> **Your objective**:
Your task is to copy all of the entries exactly as they are given.

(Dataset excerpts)

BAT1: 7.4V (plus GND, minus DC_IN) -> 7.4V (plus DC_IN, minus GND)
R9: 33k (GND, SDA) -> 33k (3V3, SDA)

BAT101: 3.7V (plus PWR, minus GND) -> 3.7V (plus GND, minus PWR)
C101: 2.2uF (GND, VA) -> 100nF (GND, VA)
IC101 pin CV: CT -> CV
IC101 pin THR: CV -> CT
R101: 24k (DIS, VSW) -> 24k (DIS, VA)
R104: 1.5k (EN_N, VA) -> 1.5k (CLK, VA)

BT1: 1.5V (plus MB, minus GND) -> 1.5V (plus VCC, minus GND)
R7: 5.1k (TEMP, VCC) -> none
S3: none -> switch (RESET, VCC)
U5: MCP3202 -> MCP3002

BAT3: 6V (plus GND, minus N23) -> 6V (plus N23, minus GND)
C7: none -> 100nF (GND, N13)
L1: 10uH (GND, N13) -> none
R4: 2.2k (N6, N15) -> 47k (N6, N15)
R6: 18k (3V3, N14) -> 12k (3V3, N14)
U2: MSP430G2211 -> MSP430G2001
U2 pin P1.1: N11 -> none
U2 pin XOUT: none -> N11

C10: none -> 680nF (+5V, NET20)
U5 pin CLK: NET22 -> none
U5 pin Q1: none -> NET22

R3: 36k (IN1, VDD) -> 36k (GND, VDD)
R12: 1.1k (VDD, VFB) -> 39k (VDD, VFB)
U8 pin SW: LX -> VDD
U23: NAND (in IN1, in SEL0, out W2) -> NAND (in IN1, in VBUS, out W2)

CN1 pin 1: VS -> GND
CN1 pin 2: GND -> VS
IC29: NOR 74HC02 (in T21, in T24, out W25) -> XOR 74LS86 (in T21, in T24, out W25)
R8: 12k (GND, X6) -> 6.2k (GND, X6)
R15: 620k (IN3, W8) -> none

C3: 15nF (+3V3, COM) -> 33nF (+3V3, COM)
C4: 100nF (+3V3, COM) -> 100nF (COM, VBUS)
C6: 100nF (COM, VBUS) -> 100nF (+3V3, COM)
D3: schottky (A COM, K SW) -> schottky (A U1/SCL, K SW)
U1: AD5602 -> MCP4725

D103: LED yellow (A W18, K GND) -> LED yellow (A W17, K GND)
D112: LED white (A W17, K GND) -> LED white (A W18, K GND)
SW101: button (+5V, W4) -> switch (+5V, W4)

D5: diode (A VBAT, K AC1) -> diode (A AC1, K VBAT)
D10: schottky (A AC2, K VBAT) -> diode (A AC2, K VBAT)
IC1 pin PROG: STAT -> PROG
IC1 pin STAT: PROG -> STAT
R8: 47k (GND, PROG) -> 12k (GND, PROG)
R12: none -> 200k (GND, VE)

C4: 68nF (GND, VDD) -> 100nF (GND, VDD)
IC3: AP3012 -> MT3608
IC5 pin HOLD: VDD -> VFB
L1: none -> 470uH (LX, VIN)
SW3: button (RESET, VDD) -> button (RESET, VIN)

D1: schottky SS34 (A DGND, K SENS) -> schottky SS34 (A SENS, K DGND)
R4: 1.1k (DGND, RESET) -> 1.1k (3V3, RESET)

> **Result for this exercise**:
BAT1: 7.4V (plus GND, minus DC_IN) -> 7.4V (plus DC_IN, minus GND)
R9: 33k (GND, SDA) -> 33k (3V3, SDA)

BAT101: 3.7V (plus PWR, minus GND) -> 3.7V (plus GND, minus PWR)
C101: 2.2uF (GND, VA) -> 100nF (GND, VA)
IC101 pin CV: CT -> CV
IC101 pin THR: CV -> CT
R101: 24k (DIS, VSW) -> 24k (DIS, VA)
R104: 1.5k (EN_N, VA) -> 1.5k (CLK, VA)

BT1: 1.5V (plus MB, minus GND) -> 1.5V (plus VCC, minus GND)
R7: 5.1k (TEMP, VCC) -> none
S3: none -> switch (RESET, VCC)
U5: MCP3202 -> MCP3002

BAT3: 6V (plus GND, minus N23) -> 6V (plus N23, minus GND)
C7: none -> 100nF (GND, N13)
L1: 10uH (GND, N13) -> none
R4: 2.2k (N6, N15) -> 47k (N6, N15)
R6: 18k (3V3, N14) -> 12k (3V3, N14)
U2: MSP430G2211 -> MSP430G2001
U2 pin P1.1: N11 -> none
U2 pin XOUT: none -> N11

C10: none -> 680nF (+5V, NET20)
U5 pin CLK: NET22 -> none
U5 pin Q1: none -> NET22

R3: 36k (IN1, VDD) -> 36k (GND, VDD)
R12: 1.1k (VDD, VFB) -> 39k (VDD, VFB)
U8 pin SW: LX -> VDD
U23: NAND (in IN1, in SEL0, out W2) -> NAND (in IN1, in VBUS, out W2)

CN1 pin 1: VS -> GND
CN1 pin 2: GND -> VS
IC29: NOR 74HC02 (in T21, in T24, out W25) -> XOR 74LS86 (in T21, in T24, out W25)
R8: 12k (GND, X6) -> 6.2k (GND, X6)
R15: 620k (IN3, W8) -> none

C3: 15nF (+3V3, COM) -> 33nF (+3V3, COM)
C4: 100nF (+3V3, COM) -> 100nF (COM, VBUS)
C6: 100nF (COM, VBUS) -> 100nF (+3V3, COM)
D3: schottky (A COM, K SW) -> schottky (A U1/SCL, K SW)
U1: AD5602 -> MCP4725

D103: LED yellow (A W18, K GND) -> LED yellow (A W17, K GND)
D112: LED white (A W17, K GND) -> LED white (A W18, K GND)
SW101: button (+5V, W4) -> switch (+5V, W4)

D5: diode (A VBAT, K AC1) -> diode (A AC1, K VBAT)
D10: schottky (A AC2, K VBAT) -> diode (A AC2, K VBAT)
IC1 pin PROG: STAT -> PROG
IC1 pin STAT: PROG -> STAT
R8: 47k (GND, PROG) -> 12k (GND, PROG)
R12: none -> 200k (GND, VE)

C4: 68nF (GND, VDD) -> 100nF (GND, VDD)
IC3: AP3012 -> MT3608
IC5 pin HOLD: VDD -> VFB
L1: none -> 470uH (LX, VIN)
SW3: button (RESET, VDD) -> button (RESET, VIN)

D1: schottky SS34 (A DGND, K SENS) -> schottky SS34 (A SENS, K DGND)
R4: 1.1k (DGND, RESET) -> 1.1k (3V3, RESET)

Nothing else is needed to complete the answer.